[Object state change records]
Segment Open

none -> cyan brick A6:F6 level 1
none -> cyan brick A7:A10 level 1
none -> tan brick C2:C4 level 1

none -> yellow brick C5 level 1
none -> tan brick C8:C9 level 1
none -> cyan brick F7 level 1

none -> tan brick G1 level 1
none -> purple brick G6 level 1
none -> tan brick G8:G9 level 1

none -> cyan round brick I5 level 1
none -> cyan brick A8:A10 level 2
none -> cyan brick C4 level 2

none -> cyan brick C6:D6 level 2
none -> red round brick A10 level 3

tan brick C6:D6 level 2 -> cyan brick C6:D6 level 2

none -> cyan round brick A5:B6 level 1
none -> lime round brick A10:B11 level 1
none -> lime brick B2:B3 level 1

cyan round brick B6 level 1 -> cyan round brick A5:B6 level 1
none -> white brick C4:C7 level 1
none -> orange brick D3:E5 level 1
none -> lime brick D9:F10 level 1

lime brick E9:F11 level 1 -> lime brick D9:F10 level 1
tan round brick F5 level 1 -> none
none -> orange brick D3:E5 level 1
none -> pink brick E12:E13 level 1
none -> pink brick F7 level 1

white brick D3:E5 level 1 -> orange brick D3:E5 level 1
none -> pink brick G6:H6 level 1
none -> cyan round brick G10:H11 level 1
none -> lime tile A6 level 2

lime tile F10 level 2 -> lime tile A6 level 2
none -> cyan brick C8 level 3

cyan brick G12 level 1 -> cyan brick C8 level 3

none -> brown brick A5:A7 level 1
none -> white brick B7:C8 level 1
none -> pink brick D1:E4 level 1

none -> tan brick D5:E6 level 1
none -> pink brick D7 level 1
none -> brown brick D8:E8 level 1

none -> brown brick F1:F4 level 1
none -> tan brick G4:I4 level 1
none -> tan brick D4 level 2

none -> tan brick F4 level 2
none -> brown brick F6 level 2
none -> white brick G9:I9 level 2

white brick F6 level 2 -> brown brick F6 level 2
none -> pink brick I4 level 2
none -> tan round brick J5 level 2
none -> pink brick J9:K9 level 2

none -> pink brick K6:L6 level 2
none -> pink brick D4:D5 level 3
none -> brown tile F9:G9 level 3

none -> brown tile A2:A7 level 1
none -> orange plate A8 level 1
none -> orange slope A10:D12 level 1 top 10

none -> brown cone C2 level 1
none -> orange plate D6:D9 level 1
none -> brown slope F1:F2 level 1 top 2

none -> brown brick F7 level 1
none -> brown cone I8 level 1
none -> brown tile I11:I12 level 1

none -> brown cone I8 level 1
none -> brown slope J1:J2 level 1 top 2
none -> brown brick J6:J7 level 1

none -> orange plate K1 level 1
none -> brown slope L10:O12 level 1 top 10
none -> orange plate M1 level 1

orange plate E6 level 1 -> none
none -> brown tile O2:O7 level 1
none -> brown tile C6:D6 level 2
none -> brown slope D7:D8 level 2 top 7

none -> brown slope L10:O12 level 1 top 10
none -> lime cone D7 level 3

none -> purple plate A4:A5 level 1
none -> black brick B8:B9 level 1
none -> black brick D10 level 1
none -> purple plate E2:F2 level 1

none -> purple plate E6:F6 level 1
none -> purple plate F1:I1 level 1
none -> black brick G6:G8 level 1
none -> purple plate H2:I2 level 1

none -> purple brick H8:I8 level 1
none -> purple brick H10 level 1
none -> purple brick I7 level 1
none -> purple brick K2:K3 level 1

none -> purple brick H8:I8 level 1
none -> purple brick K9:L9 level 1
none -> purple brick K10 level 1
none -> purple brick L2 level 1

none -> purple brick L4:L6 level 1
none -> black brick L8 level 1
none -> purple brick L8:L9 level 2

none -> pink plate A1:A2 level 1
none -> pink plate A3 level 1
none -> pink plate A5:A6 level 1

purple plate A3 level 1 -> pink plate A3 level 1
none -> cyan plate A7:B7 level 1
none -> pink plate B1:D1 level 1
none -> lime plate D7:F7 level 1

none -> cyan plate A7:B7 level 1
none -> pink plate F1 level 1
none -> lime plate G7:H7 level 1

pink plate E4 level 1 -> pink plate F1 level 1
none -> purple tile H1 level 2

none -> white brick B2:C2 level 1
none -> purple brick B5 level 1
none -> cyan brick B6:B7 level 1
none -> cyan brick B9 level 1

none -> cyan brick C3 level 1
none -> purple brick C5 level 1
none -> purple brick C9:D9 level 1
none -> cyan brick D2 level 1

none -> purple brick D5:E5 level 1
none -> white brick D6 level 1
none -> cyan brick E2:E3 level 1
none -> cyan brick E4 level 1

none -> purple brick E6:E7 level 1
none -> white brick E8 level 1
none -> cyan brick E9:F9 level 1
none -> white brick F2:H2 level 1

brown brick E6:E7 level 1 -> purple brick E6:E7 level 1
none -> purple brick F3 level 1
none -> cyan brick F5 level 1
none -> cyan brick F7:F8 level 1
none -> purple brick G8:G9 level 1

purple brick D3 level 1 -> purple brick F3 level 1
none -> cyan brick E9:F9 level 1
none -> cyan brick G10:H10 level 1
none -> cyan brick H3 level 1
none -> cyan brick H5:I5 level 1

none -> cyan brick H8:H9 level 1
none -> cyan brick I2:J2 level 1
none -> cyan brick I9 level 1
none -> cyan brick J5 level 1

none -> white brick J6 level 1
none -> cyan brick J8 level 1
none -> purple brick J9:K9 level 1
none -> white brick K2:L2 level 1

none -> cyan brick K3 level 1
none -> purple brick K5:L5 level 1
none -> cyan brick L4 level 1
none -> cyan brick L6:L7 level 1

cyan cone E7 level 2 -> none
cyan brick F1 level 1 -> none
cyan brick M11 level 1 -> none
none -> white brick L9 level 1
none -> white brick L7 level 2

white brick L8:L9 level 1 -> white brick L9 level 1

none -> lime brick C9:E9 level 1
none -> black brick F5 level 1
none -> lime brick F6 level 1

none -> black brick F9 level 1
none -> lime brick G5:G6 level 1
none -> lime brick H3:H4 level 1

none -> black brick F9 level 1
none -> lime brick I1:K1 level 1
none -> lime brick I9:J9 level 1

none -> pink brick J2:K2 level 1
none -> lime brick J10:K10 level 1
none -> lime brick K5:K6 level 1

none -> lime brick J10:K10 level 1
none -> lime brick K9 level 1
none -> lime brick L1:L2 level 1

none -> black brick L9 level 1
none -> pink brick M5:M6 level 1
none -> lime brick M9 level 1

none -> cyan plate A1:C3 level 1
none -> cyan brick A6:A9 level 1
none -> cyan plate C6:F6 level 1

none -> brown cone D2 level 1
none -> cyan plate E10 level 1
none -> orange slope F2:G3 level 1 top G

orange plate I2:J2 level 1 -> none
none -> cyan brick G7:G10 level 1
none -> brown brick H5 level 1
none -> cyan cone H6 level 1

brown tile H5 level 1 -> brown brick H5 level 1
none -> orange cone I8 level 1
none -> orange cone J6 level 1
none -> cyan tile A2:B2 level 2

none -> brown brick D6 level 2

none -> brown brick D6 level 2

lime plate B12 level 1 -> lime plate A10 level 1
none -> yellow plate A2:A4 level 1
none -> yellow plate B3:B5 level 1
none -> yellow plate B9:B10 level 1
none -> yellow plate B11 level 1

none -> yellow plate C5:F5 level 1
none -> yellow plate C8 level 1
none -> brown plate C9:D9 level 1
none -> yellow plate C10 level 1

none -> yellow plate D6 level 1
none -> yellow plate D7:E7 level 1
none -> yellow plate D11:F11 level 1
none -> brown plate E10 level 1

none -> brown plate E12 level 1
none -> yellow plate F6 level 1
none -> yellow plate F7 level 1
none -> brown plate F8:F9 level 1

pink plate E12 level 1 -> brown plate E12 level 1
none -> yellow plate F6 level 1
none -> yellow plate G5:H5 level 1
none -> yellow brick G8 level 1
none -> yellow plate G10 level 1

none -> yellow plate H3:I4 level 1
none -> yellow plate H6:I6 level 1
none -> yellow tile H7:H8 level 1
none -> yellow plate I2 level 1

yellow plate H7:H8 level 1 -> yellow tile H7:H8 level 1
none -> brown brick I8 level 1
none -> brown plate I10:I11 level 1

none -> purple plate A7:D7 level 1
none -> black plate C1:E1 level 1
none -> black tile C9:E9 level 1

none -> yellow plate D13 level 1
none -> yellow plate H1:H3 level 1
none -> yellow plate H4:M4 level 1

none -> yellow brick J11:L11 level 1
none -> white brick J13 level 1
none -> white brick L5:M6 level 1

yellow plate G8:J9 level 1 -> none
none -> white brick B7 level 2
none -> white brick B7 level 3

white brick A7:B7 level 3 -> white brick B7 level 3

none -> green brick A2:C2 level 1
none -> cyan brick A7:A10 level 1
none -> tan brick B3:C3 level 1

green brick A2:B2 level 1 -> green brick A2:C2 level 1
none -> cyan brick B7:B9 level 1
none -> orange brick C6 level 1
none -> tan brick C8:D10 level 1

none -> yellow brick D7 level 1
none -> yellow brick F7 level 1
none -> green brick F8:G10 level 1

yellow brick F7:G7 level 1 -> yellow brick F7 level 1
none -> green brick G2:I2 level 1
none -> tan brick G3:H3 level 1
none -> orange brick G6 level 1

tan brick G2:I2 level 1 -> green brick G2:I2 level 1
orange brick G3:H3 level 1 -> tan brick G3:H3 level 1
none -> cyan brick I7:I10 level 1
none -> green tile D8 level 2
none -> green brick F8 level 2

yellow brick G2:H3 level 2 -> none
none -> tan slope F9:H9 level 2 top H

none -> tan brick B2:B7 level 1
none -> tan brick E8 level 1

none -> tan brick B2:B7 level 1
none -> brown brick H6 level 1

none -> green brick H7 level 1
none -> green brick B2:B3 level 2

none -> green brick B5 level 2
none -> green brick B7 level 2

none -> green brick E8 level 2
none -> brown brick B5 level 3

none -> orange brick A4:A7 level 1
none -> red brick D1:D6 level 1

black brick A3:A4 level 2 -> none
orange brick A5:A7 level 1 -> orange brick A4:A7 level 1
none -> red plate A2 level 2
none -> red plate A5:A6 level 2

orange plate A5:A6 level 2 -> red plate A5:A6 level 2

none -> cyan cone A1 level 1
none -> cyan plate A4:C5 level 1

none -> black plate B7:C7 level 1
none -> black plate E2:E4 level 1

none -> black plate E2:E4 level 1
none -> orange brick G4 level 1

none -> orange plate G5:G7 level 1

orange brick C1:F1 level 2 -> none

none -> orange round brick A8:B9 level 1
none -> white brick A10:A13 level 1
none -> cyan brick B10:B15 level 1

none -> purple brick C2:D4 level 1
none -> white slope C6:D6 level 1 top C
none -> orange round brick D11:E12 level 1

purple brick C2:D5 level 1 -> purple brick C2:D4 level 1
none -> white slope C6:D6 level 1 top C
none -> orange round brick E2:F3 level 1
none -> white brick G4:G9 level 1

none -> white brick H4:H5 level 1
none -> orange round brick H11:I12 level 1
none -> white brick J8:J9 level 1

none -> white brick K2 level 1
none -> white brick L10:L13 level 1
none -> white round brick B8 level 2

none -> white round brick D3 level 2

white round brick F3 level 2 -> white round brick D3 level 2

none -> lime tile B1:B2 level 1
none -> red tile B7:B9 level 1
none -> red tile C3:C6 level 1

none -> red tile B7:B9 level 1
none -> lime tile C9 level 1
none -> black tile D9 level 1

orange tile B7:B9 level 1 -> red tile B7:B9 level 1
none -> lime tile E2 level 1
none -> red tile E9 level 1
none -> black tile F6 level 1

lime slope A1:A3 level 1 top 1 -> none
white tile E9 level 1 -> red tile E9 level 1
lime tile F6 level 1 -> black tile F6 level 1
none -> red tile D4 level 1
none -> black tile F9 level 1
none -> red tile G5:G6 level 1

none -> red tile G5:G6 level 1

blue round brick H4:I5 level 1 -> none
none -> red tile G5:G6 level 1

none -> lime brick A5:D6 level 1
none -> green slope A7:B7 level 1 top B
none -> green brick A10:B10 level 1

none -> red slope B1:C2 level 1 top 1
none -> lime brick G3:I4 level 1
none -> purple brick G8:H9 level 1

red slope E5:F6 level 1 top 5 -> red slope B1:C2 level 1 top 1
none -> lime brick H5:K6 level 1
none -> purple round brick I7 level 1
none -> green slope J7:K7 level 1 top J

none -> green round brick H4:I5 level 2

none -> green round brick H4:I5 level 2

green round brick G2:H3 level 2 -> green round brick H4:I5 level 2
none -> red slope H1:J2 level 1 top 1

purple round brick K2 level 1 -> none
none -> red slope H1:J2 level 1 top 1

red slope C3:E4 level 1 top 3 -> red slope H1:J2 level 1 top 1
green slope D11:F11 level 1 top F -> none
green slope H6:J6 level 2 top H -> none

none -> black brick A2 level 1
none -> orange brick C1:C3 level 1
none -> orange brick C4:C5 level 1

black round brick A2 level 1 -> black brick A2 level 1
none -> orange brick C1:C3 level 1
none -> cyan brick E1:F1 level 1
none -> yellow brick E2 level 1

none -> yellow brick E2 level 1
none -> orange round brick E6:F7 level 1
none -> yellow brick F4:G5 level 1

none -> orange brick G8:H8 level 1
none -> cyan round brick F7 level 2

Segment Closed

What this task involves: Your answer must be the line holding "none -> cyan brick E1:F1 level 1" plus every later line to the end of the records, copied exactly.

Task solution:
none -> cyan brick E1:F1 level 1
none -> yellow brick E2 level 1

none -> yellow brick E2 level 1
none -> orange round brick E6:F7 level 1
none -> yellow brick F4:G5 level 1

none -> orange brick G8:H8 level 1
none -> cyan round brick F7 level 2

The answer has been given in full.